--- DATASET Enclosed Below ---

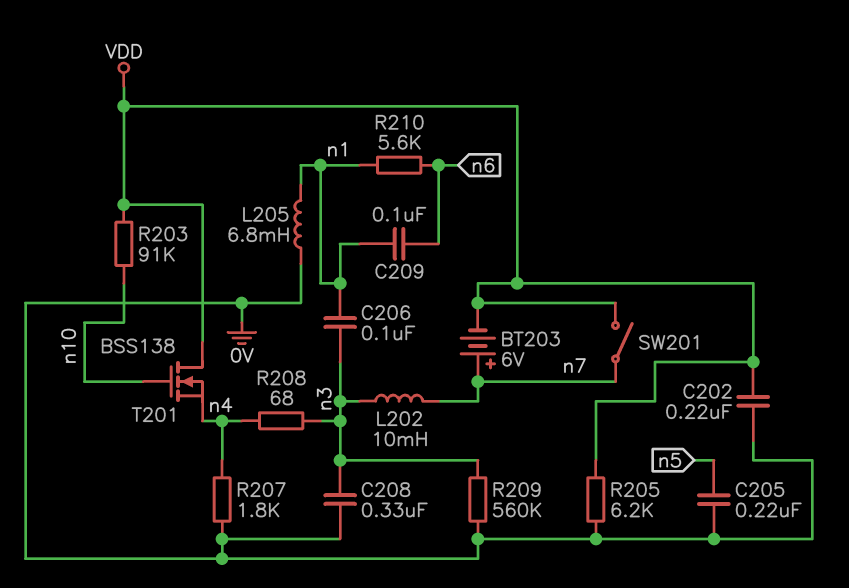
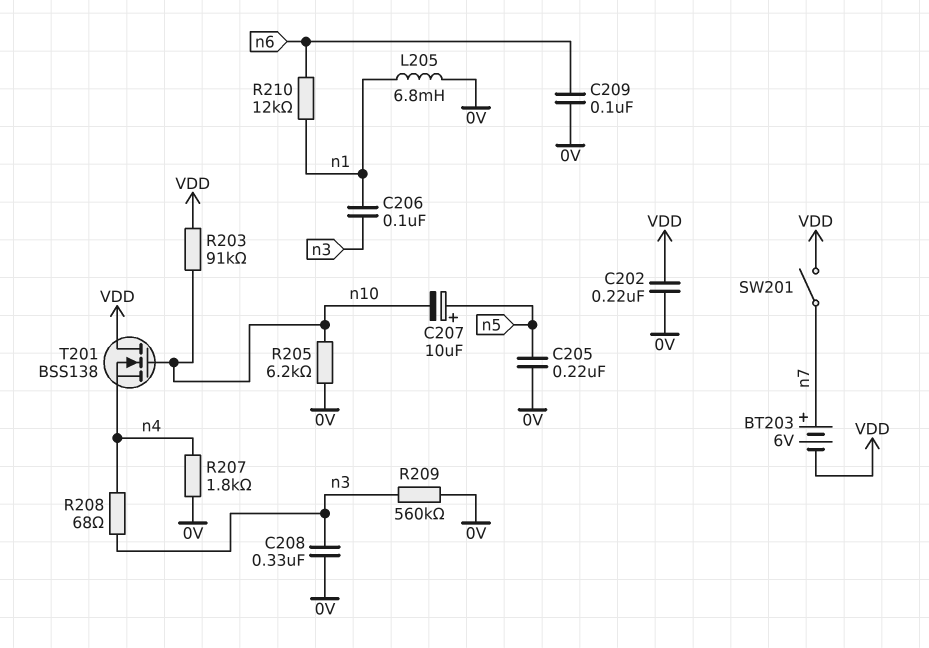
C207: none -> 10uF (plus n5, minus n10)
C209: 100nF (n1, n6) -> 100nF (0V, n6)
L202: 10mH (n3, n7) -> none
R205: 6.2k (0V, VDD) -> 6.2k (0V, n10)
R210: 5.6k (n1, n6) -> 12k (n1, n6)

--- End of Enclosed DATASET ---

TRY IT: Look through the entries above, and wherever a line holds the string "none", copy it.

COMPLETED EXERCISE:
C207: none -> 10uF (plus n5, minus n10)
L202: 10mH (n3, n7) -> none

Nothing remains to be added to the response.